::: Données d'entrée

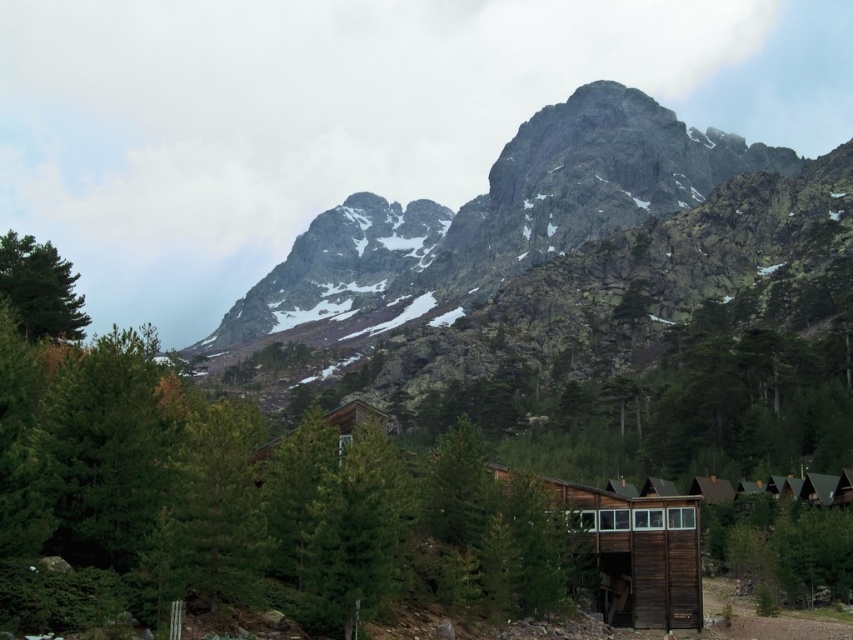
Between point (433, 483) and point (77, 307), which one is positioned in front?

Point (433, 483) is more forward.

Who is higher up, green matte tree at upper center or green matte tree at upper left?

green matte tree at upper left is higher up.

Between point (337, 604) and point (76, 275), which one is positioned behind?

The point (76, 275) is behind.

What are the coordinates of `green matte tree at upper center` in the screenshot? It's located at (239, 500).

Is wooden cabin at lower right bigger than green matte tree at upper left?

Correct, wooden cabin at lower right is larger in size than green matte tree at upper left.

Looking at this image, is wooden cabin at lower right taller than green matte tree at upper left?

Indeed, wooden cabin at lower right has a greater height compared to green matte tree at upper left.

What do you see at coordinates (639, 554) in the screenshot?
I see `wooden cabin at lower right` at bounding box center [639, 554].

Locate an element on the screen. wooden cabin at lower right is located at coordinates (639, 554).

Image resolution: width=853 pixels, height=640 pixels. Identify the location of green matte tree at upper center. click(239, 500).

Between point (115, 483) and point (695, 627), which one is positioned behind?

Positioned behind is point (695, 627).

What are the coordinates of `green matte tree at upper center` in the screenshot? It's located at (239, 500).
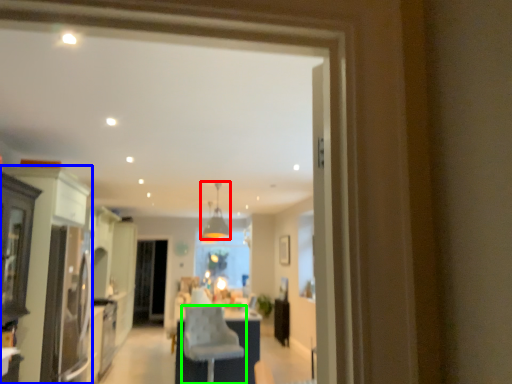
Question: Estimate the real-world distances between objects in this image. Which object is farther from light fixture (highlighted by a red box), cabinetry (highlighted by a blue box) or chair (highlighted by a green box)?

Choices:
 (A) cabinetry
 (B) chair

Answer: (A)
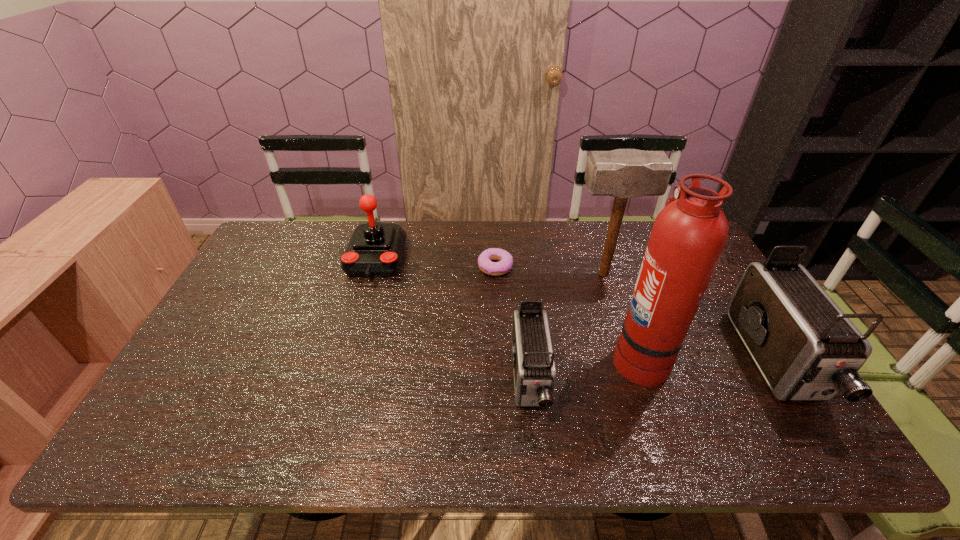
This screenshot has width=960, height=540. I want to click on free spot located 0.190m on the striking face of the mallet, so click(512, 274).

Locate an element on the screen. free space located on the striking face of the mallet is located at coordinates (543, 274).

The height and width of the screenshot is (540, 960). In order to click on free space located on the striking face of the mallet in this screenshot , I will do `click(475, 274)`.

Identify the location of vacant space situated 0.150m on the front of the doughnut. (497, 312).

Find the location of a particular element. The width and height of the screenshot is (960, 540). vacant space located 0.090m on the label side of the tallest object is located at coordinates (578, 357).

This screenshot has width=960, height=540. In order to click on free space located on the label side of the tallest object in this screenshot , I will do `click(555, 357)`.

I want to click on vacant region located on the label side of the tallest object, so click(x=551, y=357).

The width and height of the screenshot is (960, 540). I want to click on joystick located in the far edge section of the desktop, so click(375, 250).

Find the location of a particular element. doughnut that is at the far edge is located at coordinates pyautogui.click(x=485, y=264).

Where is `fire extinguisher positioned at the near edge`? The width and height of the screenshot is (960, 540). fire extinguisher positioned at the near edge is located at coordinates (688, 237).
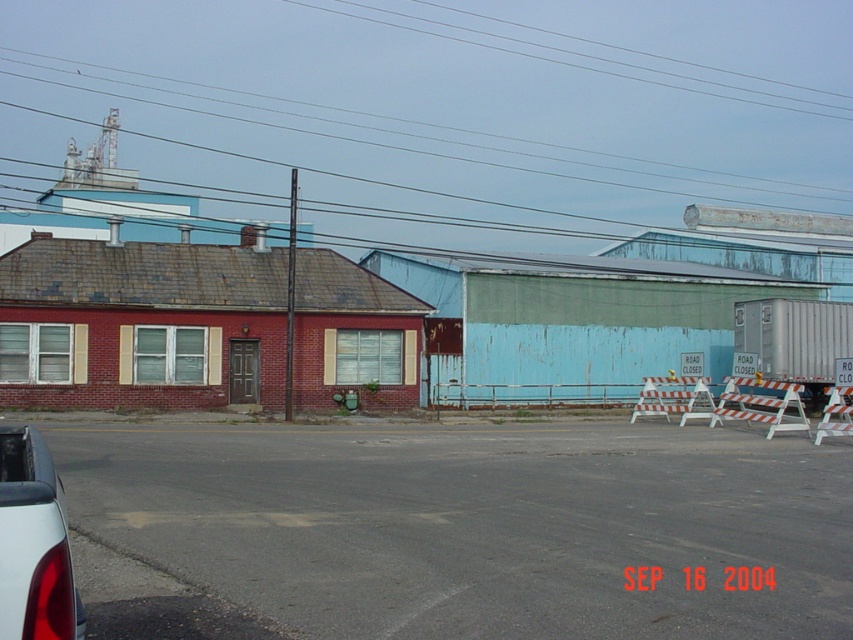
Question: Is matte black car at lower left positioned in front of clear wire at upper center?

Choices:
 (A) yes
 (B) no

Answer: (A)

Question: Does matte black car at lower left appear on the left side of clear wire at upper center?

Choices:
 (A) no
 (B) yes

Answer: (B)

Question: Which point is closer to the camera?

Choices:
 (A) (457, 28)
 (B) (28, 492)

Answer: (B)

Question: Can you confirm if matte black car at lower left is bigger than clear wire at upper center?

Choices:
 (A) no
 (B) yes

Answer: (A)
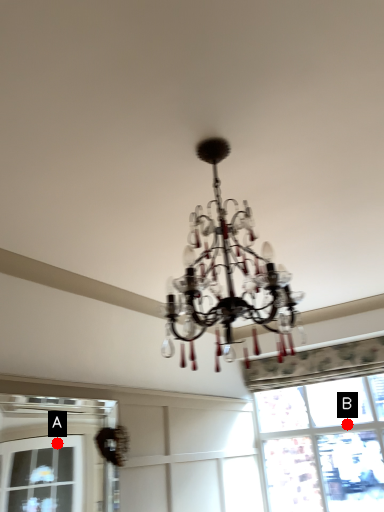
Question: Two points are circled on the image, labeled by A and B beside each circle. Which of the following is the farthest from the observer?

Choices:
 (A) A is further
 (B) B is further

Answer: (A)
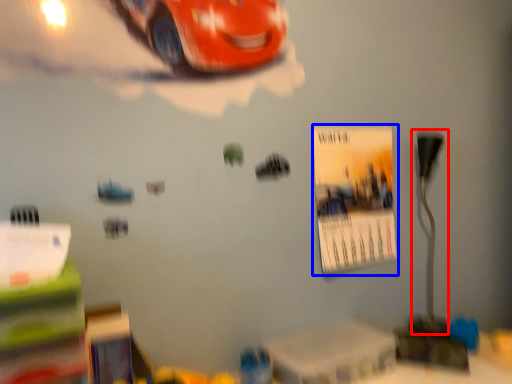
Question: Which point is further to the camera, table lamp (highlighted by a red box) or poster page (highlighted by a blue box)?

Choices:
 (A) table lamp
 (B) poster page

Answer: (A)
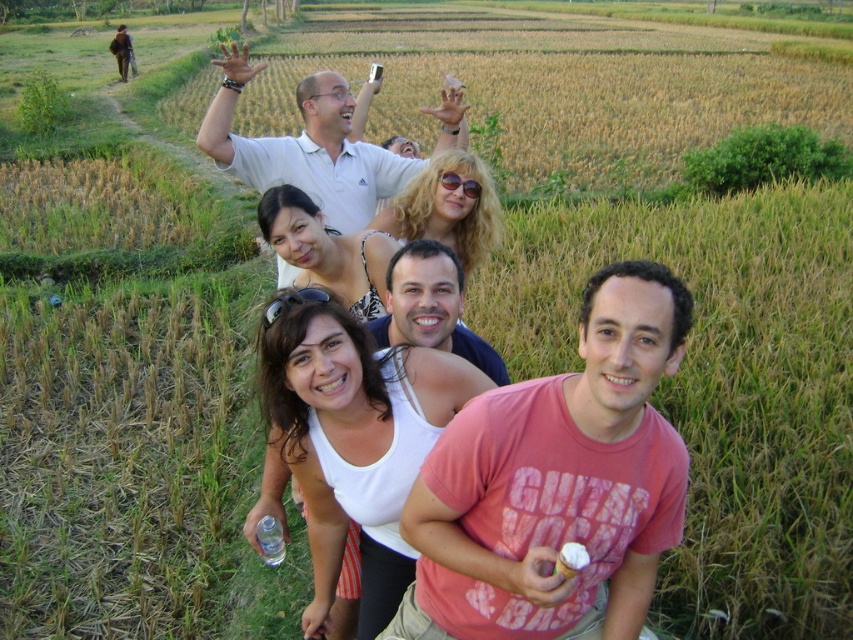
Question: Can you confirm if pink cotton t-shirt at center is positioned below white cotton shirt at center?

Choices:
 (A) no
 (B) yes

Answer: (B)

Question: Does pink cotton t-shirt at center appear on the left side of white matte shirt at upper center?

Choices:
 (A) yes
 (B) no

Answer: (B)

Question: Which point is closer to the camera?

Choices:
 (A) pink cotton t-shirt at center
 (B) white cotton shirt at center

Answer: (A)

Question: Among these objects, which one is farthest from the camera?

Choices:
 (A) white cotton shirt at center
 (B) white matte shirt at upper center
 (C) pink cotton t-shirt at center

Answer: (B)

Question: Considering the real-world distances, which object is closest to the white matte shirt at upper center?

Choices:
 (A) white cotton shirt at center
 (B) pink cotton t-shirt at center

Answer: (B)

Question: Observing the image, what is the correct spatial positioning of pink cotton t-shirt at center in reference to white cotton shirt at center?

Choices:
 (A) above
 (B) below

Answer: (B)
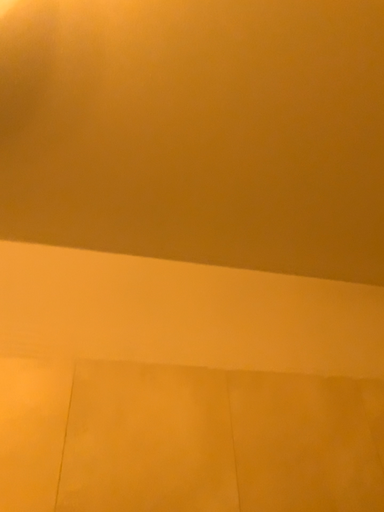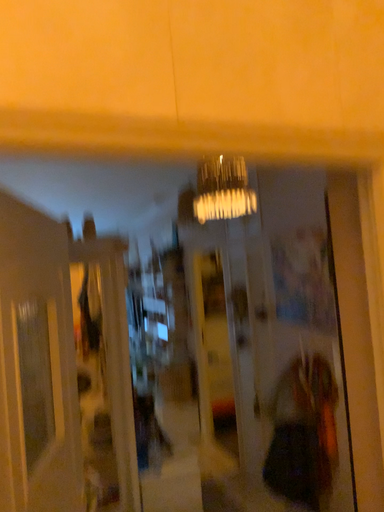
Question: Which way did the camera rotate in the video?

::::::

Objectif de l'exercice ::
Relevez chaque ligne des enregistrements qui contient le mot « farthest », en respectant la casse.

Corrigé ::
Question: Two points are circled on the image, labeled by A and B beside each circle. Which of the following is the farthest from the observer?
Question: Among these objects, which one is farthest from the camera?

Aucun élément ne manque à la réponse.